Dataset records
▬▬▬▬▬▬

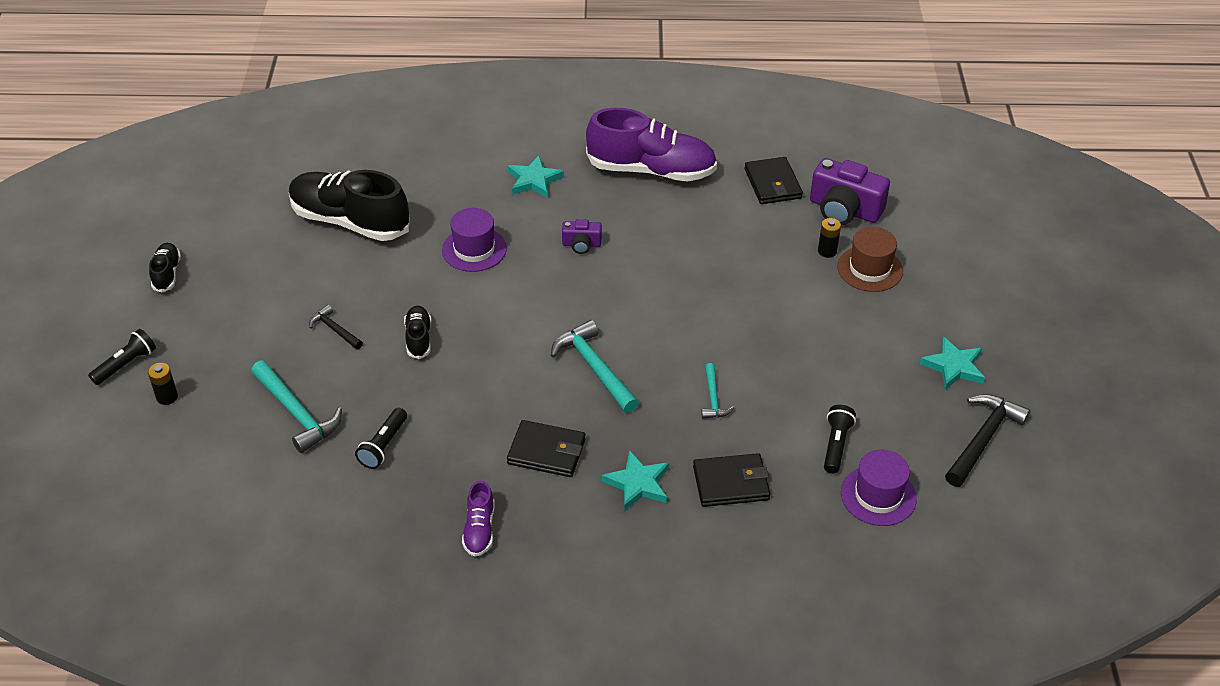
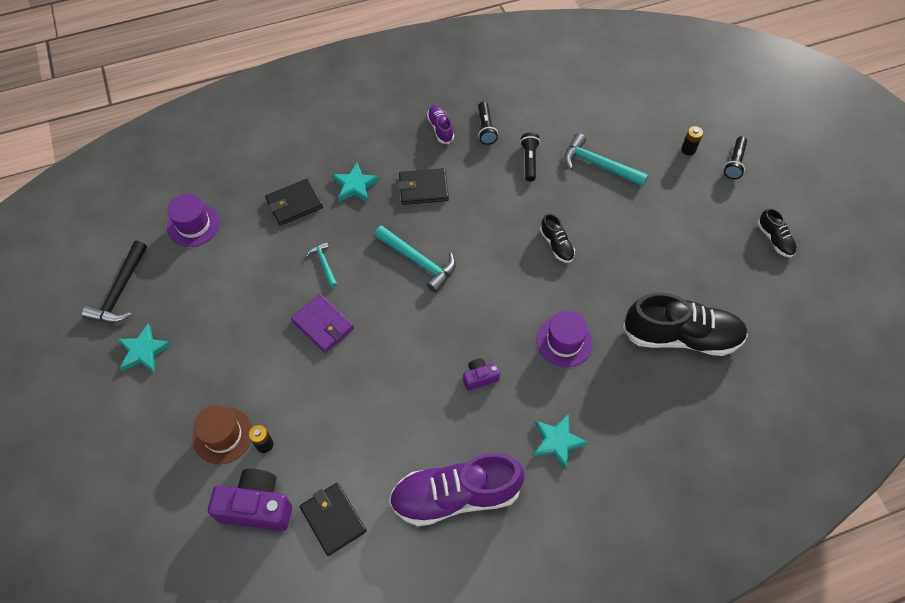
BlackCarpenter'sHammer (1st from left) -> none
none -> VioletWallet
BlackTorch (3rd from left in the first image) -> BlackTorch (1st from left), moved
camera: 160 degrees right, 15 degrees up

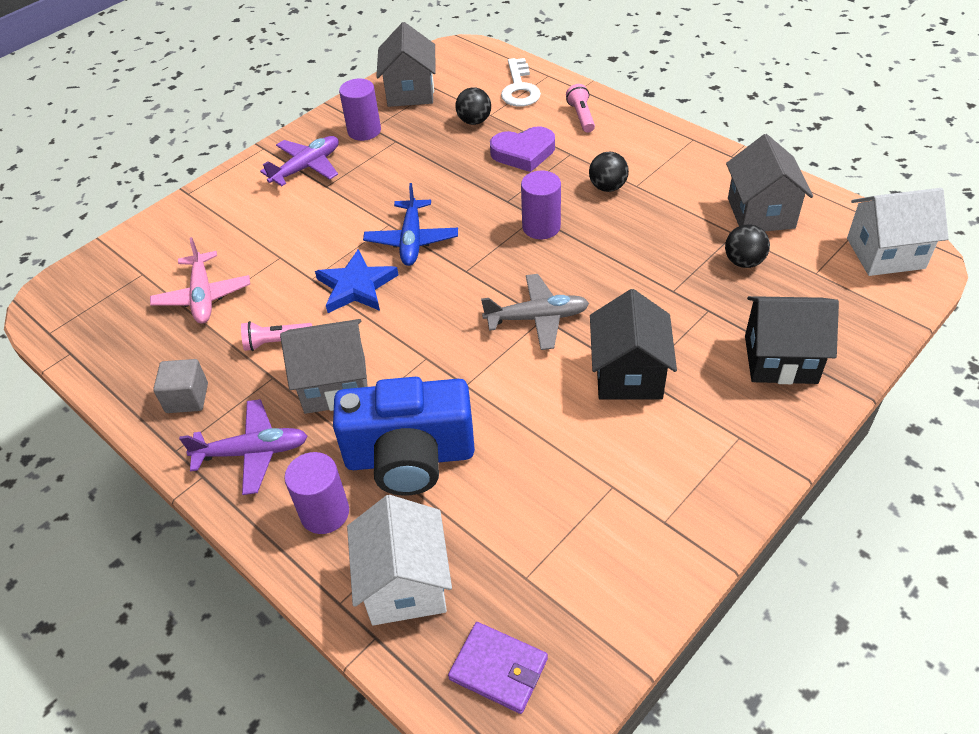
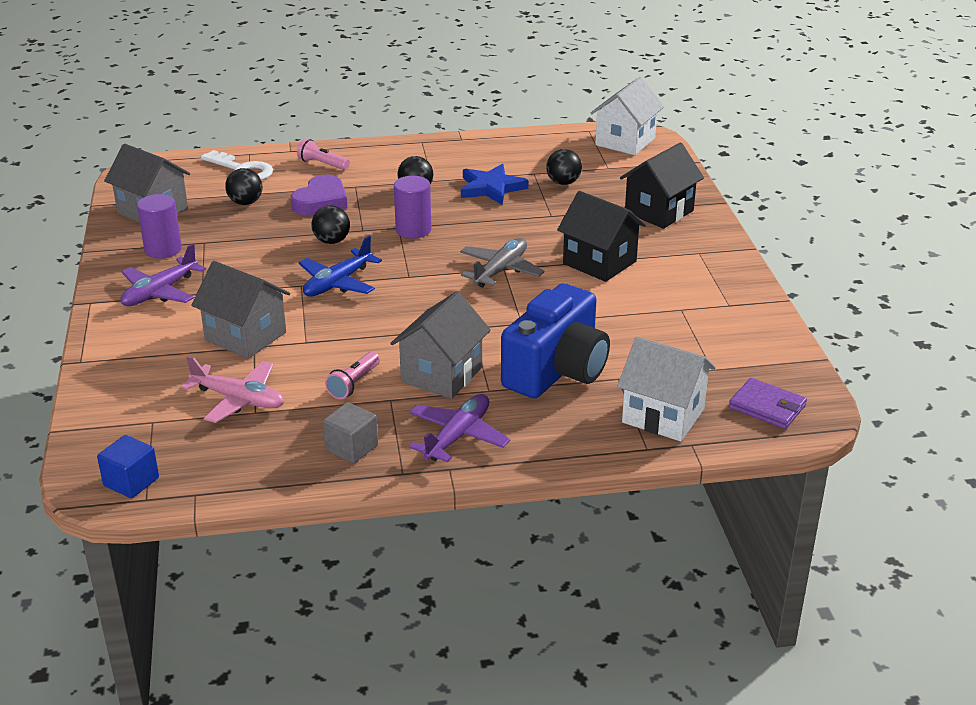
VioletSolidCylinder (1st from left) -> none
none -> BlueCube
none -> BlackPlayBall (2nd from left)
BlueStar, moved
GreyToyHouse (3rd from left in the first image) -> GreyToyHouse (2nd from left), moved
VioletAeroplane (2nd from left in the first image) -> VioletAeroplane (1st from left), 135 degrees counterclockwise
BlueAeroplane, 90 degrees clockwise
VioletWallet, 60 degrees clockwise
camera: 55 degrees left, 15 degrees down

▬▬▬▬▬▬

Action item
Print each of the records above exactly as written, leaving no picture in the copy.

Solution
BlackCarpenter'sHammer (1st from left) -> none
none -> VioletWallet
BlackTorch (3rd from left in the first image) -> BlackTorch (1st from left), moved
camera: 160 degrees right, 15 degrees up

VioletSolidCylinder (1st from left) -> none
none -> BlueCube
none -> BlackPlayBall (2nd from left)
BlueStar, moved
GreyToyHouse (3rd from left in the first image) -> GreyToyHouse (2nd from left), moved
VioletAeroplane (2nd from left in the first image) -> VioletAeroplane (1st from left), 135 degrees counterclockwise
BlueAeroplane, 90 degrees clockwise
VioletWallet, 60 degrees clockwise
camera: 55 degrees left, 15 degrees down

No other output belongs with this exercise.